→ Instructions to follow:
Copy, word for word, the lines of the listing below from the line with "green apple: 5 -> 3" up to and including the line with "orange flashlight: 3 -> 1". Drop the pictures.

→ Records for this task:
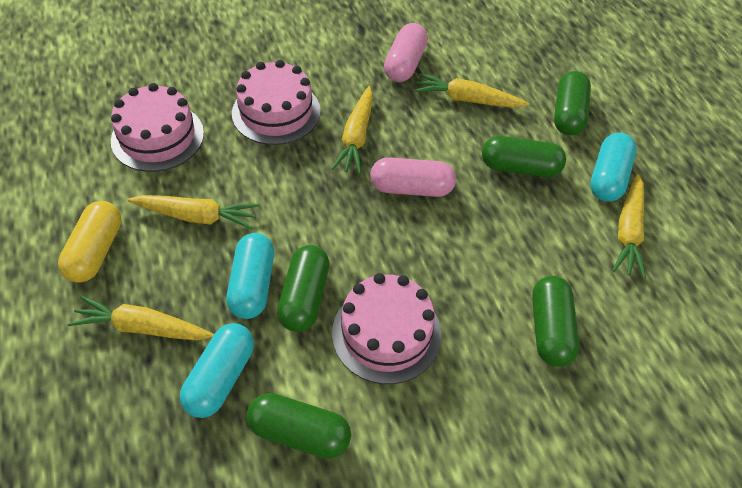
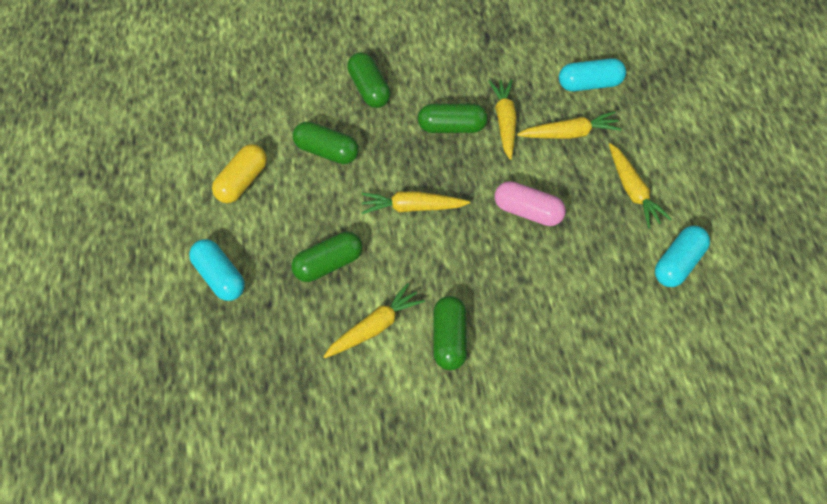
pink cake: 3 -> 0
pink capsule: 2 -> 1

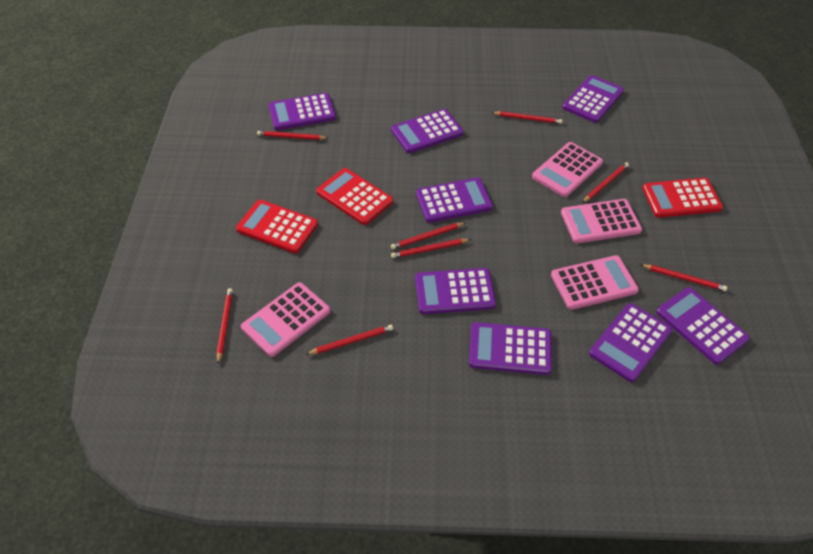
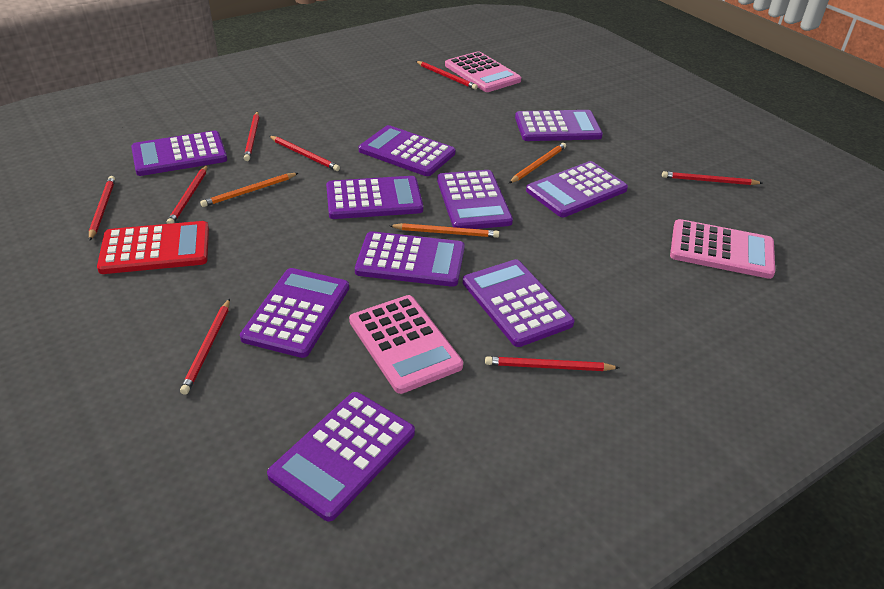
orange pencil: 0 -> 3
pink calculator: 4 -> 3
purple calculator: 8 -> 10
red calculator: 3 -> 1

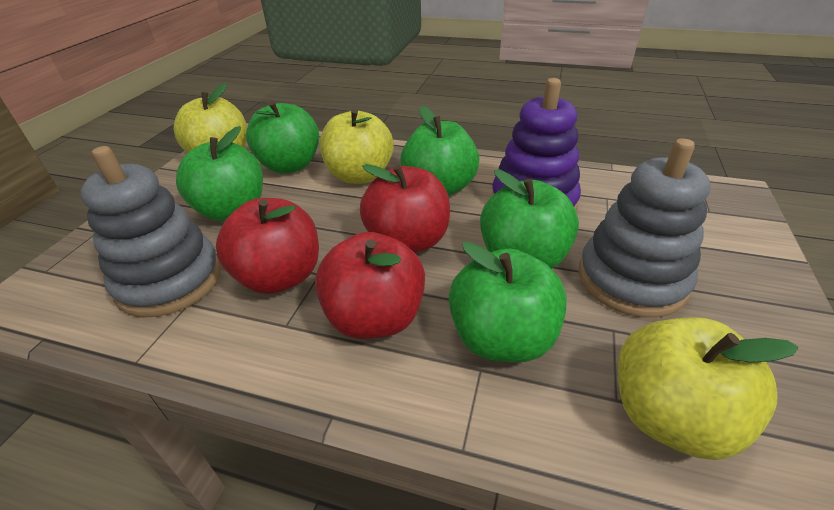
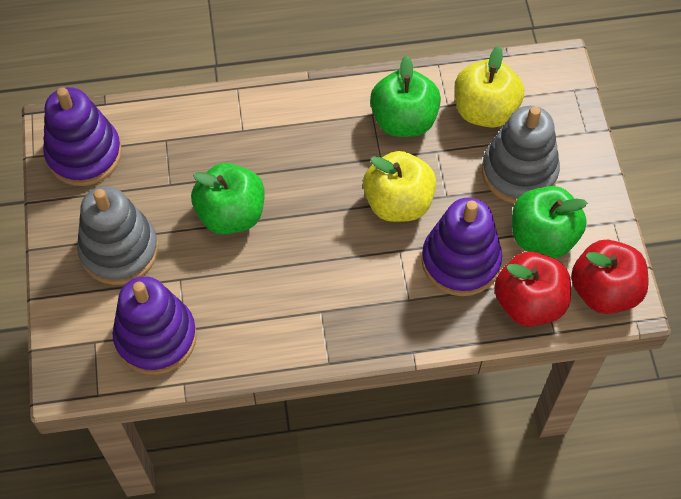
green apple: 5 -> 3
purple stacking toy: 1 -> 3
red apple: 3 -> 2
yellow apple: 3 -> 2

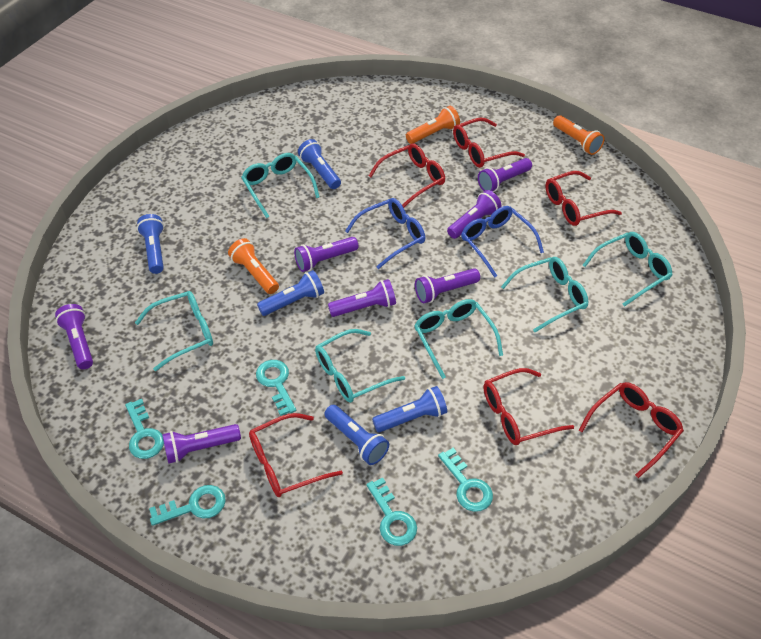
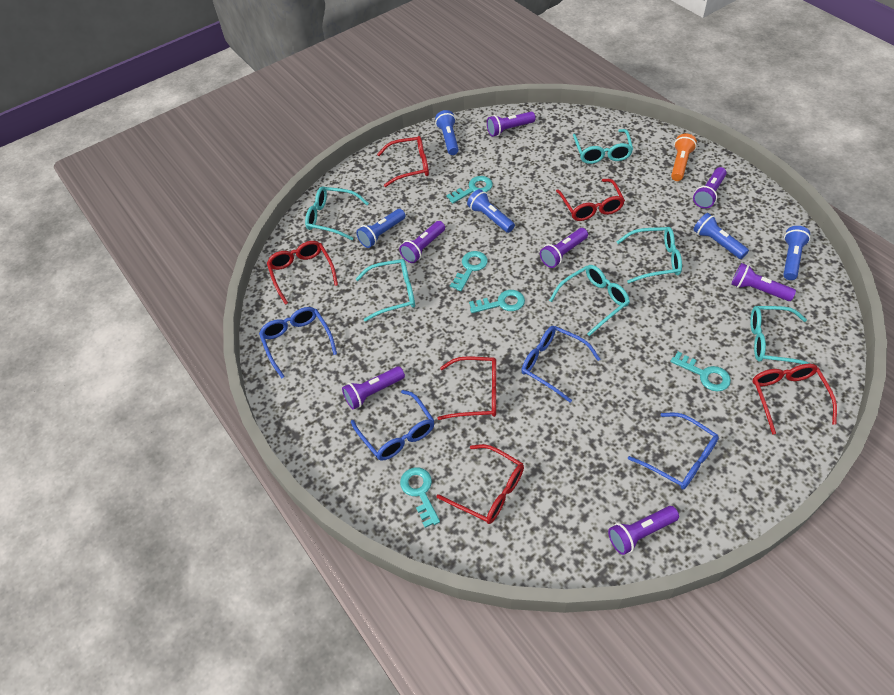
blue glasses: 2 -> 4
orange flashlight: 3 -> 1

--

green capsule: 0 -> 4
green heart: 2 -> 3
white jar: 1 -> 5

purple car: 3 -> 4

→ Answer box:
green apple: 5 -> 3
purple stacking toy: 1 -> 3
red apple: 3 -> 2
yellow apple: 3 -> 2

blue glasses: 2 -> 4
orange flashlight: 3 -> 1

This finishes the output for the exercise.